- _Problem statement_:
Once you find the line with "brown triangle: (211, 156)" in the listing below, set down exactly every line from it through the line with "green cross: (112, 155)", but no pictures.

- _Records shown_:
● ● ● ●

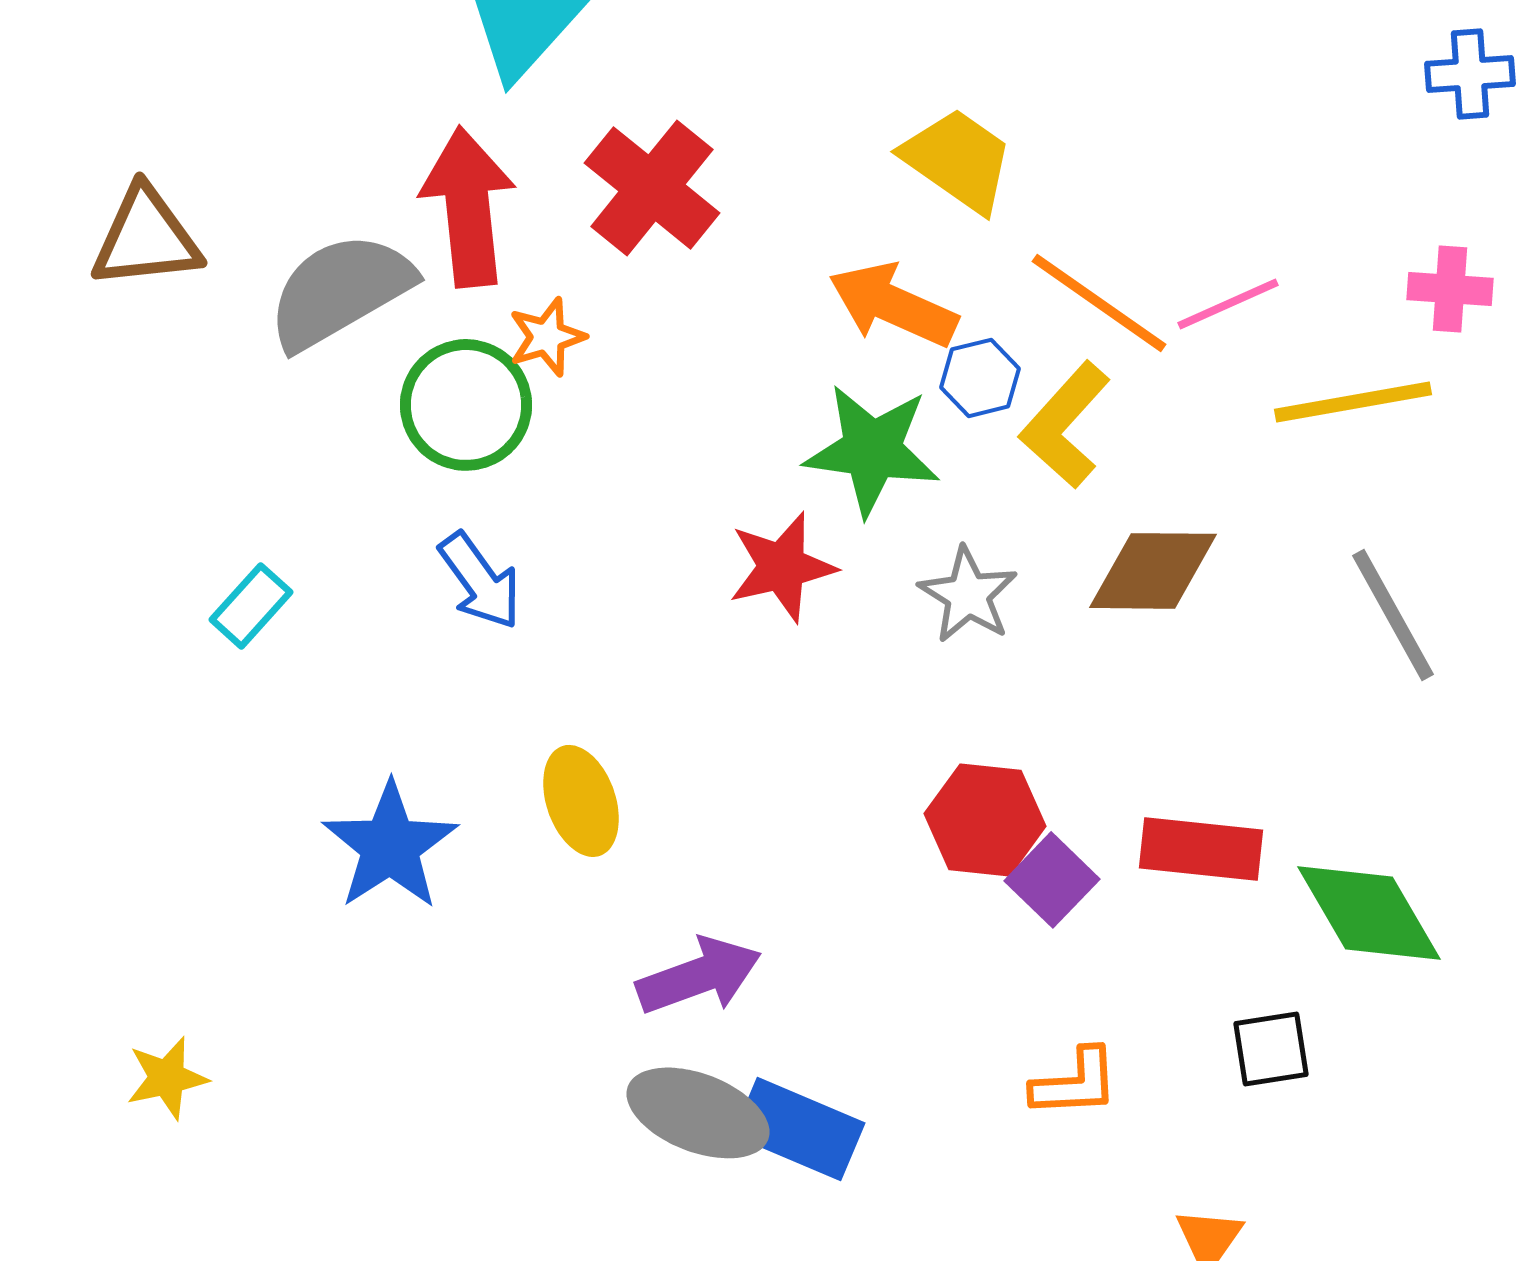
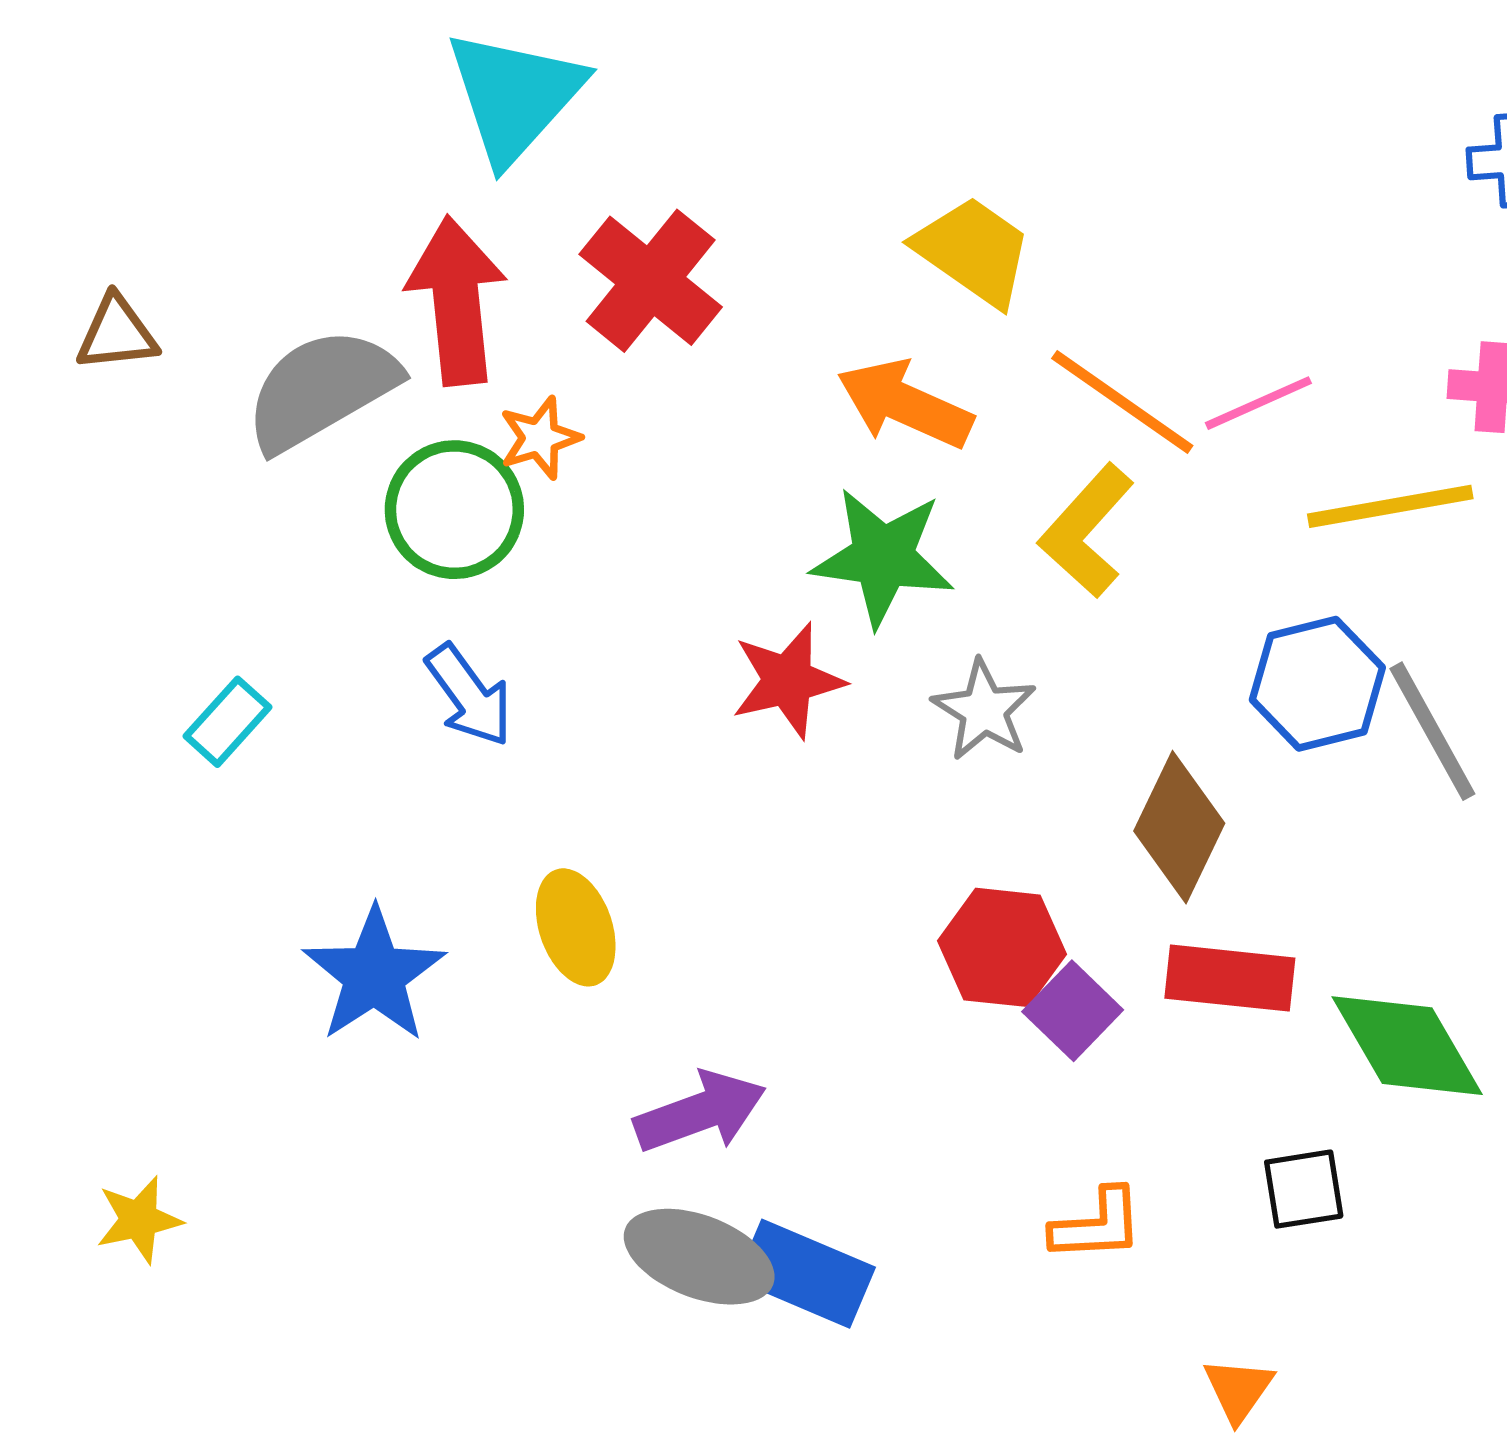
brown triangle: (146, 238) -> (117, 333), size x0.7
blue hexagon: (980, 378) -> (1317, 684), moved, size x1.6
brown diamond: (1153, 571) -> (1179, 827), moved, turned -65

● ● ● ●

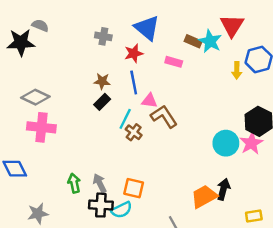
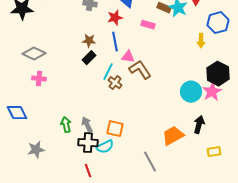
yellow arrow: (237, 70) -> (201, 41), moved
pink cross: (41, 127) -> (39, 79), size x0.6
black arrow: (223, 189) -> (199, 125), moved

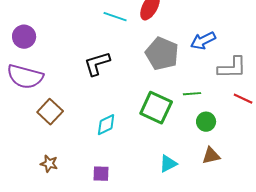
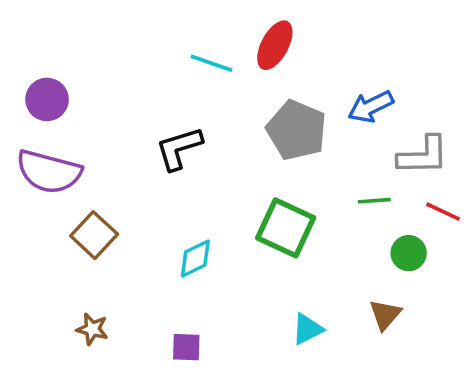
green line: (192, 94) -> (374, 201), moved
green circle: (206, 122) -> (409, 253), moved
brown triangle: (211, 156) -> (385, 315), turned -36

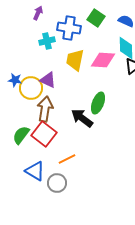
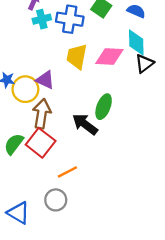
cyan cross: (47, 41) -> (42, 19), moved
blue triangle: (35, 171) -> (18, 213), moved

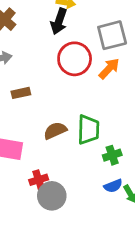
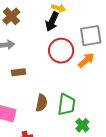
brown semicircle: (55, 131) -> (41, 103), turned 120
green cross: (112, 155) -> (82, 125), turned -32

● ● ● ●

- _Solution to the exercise_:
brown triangle: (211, 156) -> (385, 315), turned -36

cyan cross: (47, 41) -> (42, 19), moved
blue triangle: (35, 171) -> (18, 213), moved

brown semicircle: (55, 131) -> (41, 103), turned 120
green cross: (112, 155) -> (82, 125), turned -32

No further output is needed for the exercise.